**Description of the task**: Return a copy of each line in the listing that includes the word "image".

────────

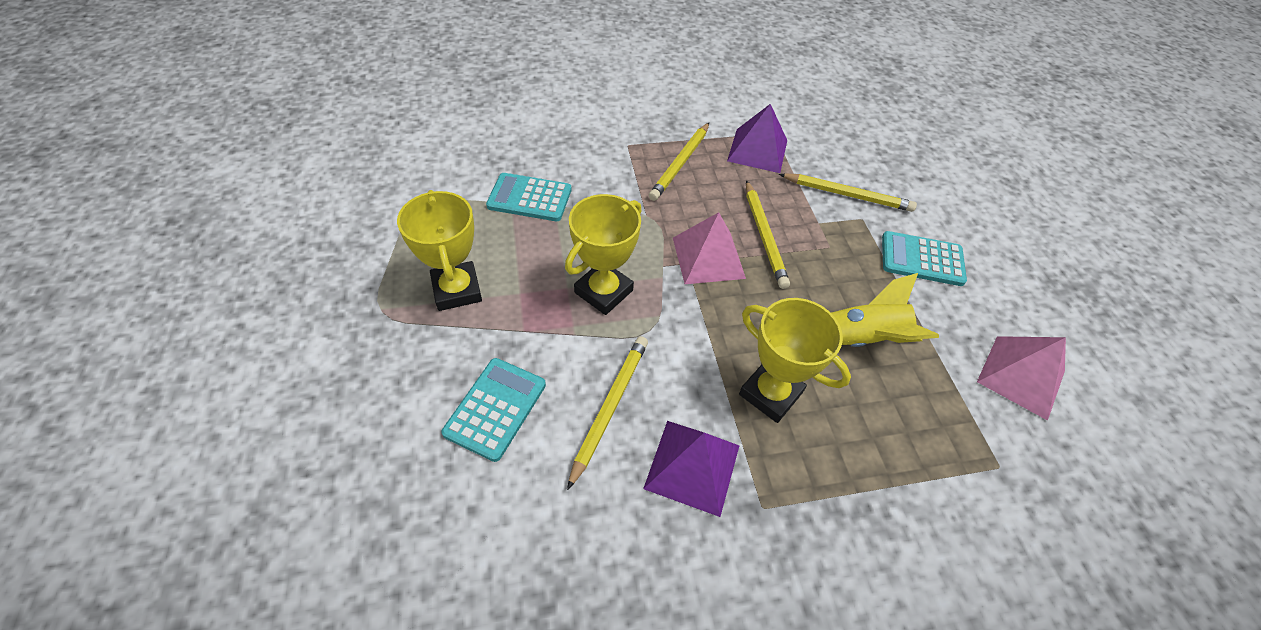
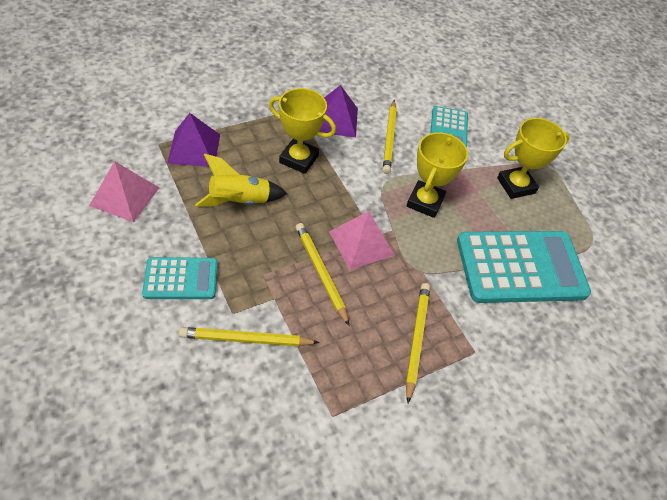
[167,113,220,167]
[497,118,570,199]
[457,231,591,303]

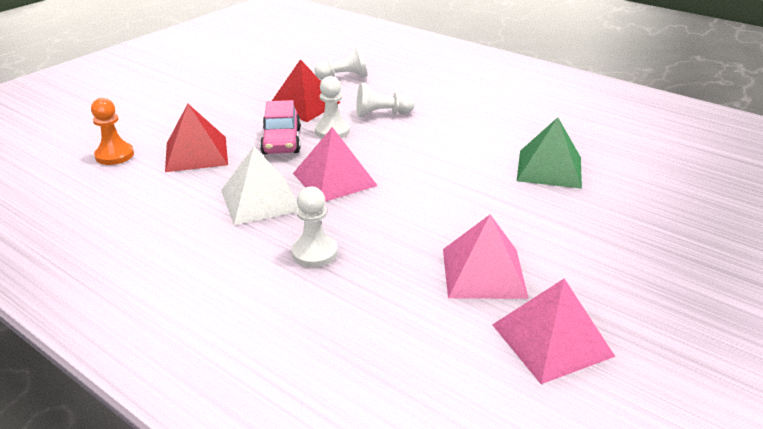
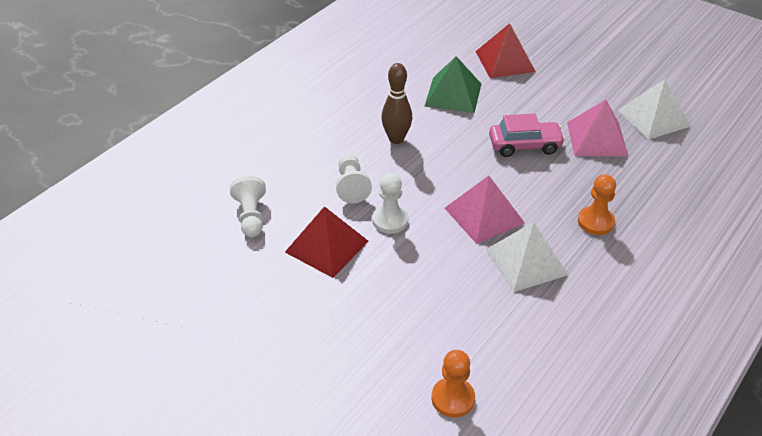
[381,63,412,144]
[475,23,536,78]
[489,114,565,157]
[578,174,616,235]
[618,79,691,140]

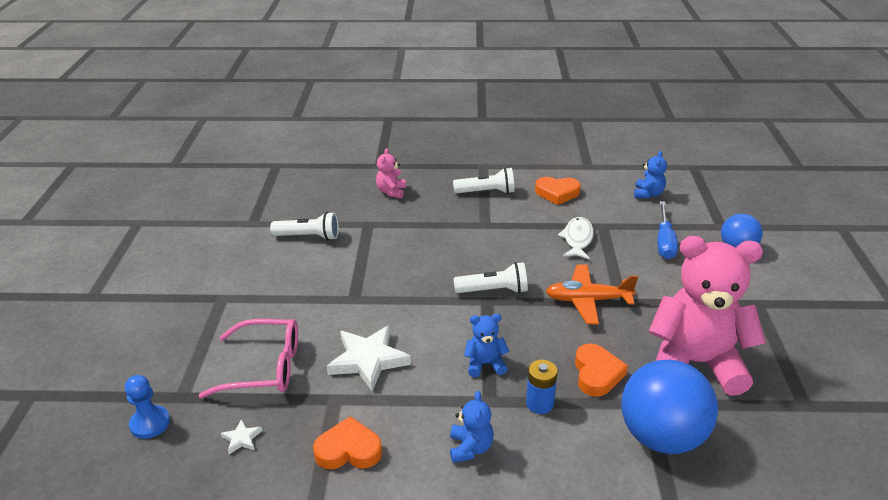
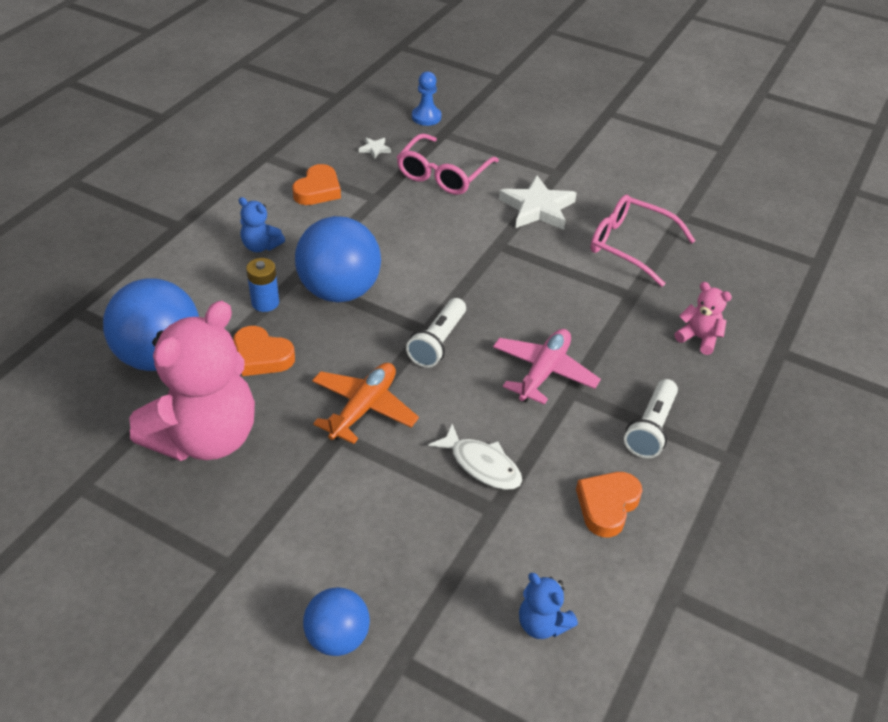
[658,201,678,259] (first image)
[493,329,601,405]
[499,175,577,230]
[590,195,695,287]
[295,216,381,303]

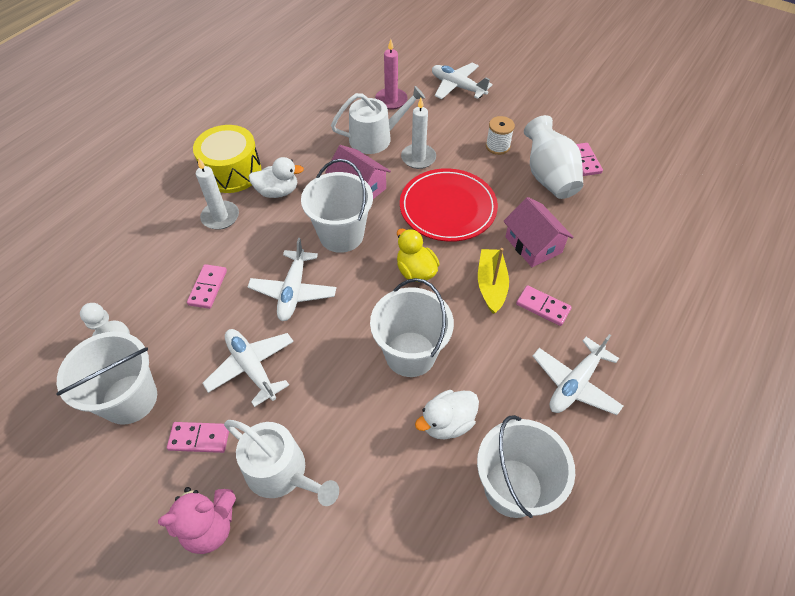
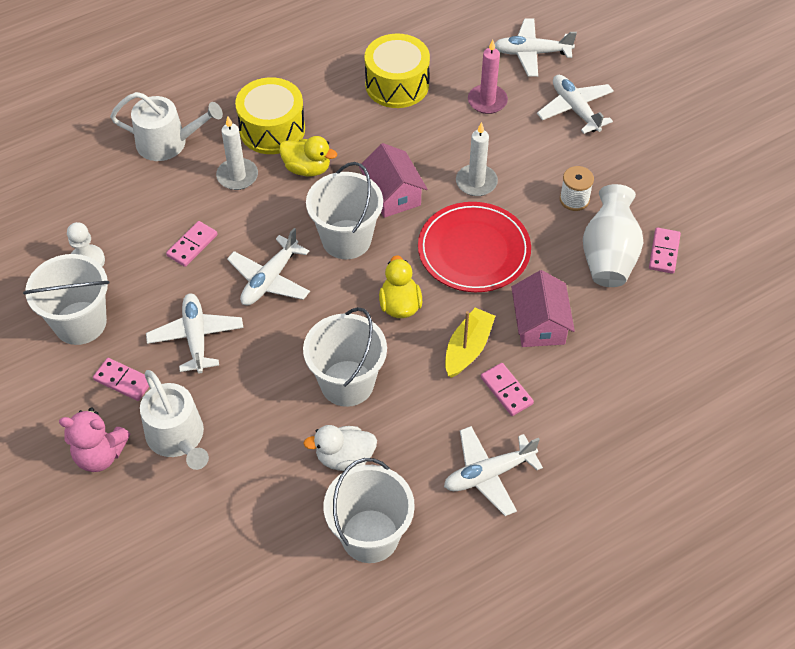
[364,34,430,108]
[495,18,577,77]
[110,92,223,161]
[279,136,337,176]

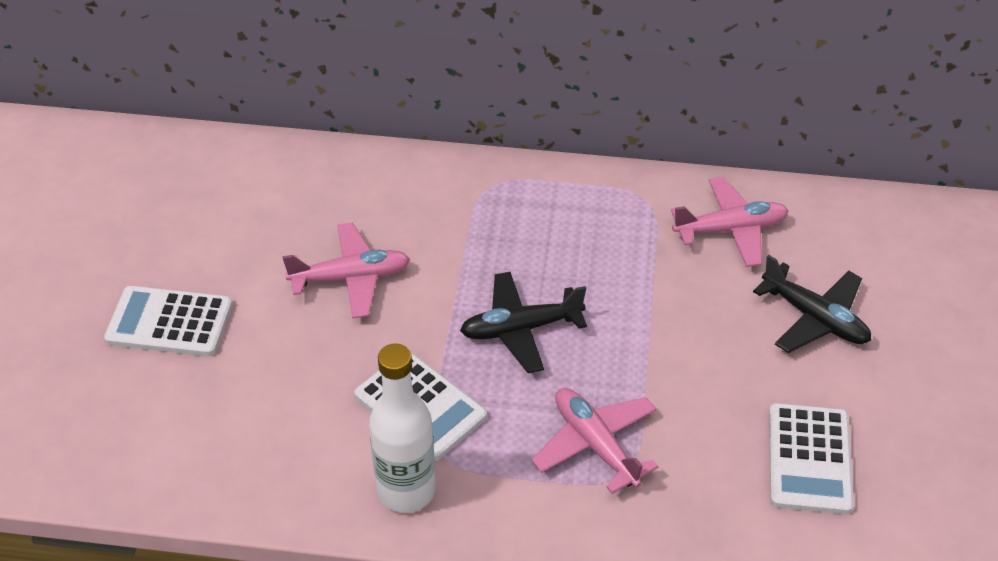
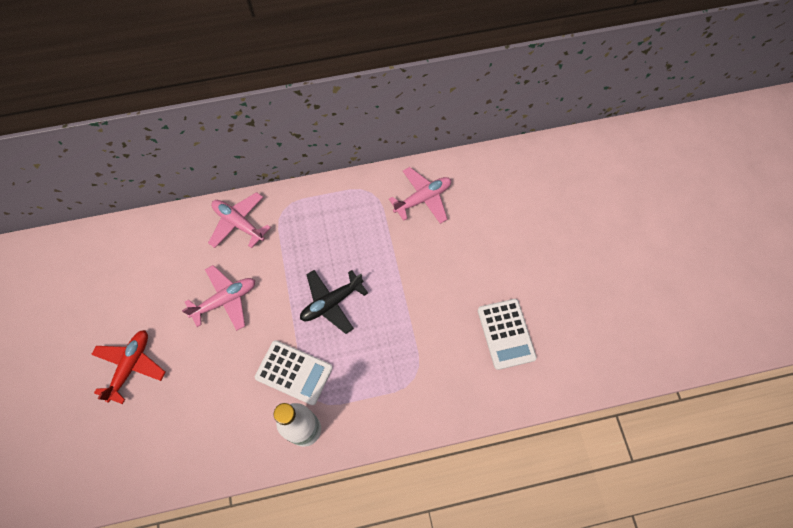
[753,255,871,353] (first image)
[208,192,271,248]
[91,330,165,404]

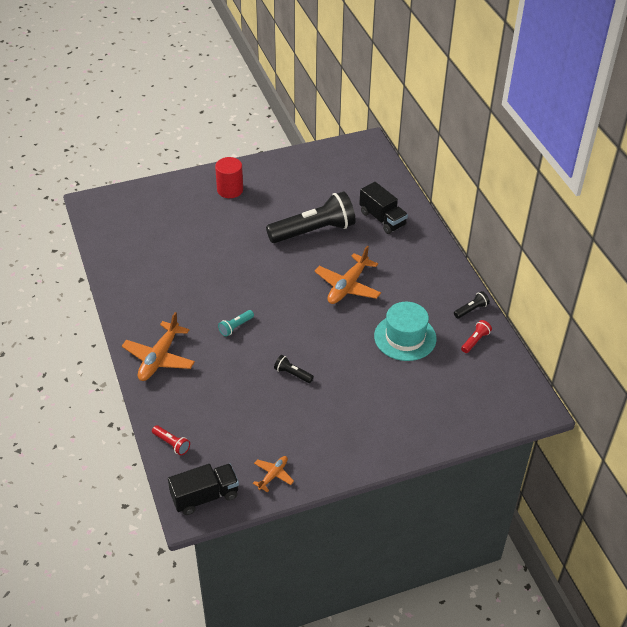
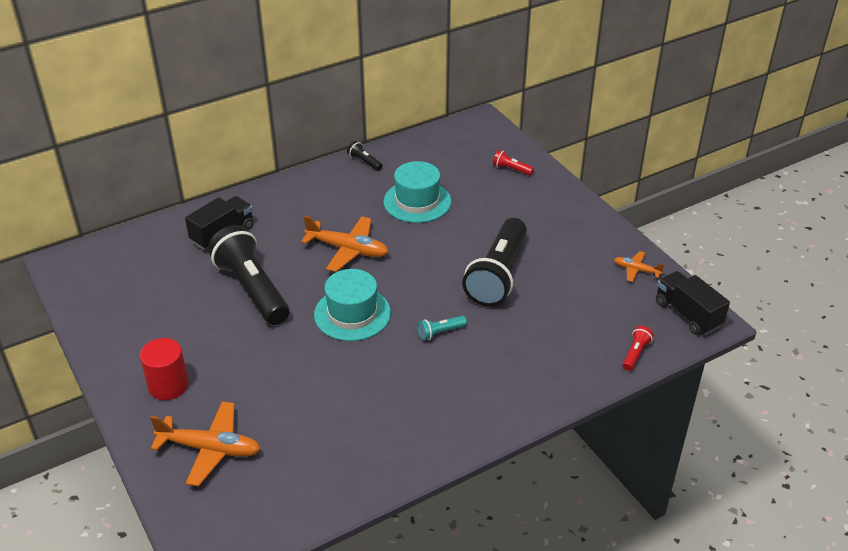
[314,269,391,341]
[150,401,261,486]
[493,150,534,176]
[418,316,467,341]
[462,218,527,306]

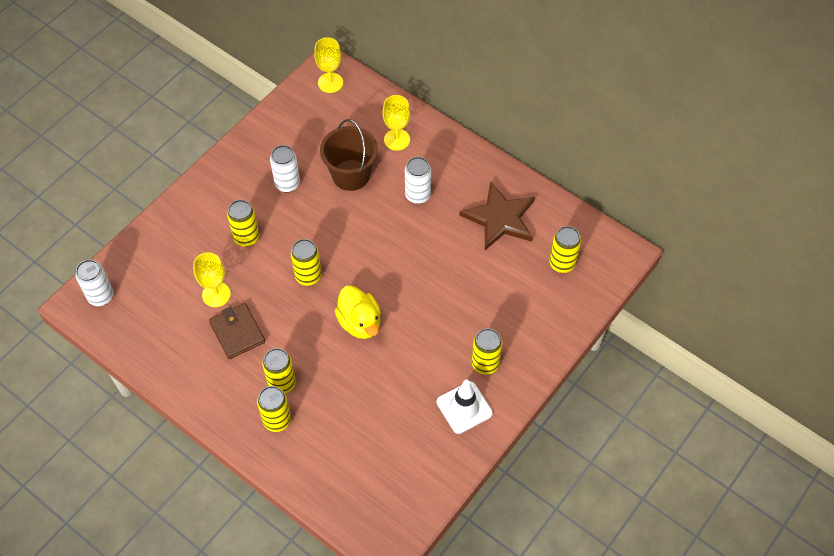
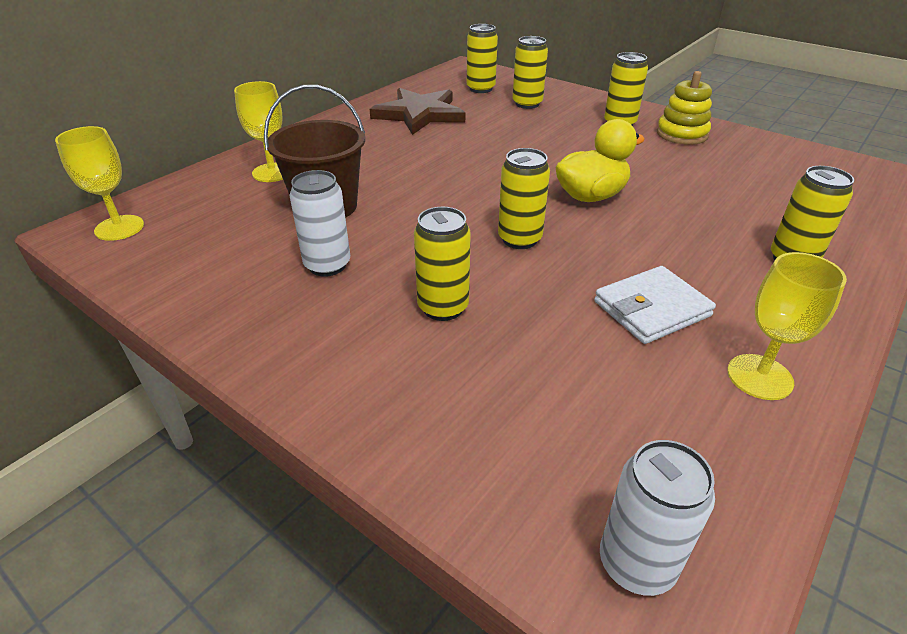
[405,157,431,204] (first image)
[727,252,847,400]
[512,36,548,109]
[657,71,712,145]
[594,266,716,344]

────────

**Exercise result**:
[658,201,678,259] (first image)
[753,255,871,353] (first image)
[405,157,431,204] (first image)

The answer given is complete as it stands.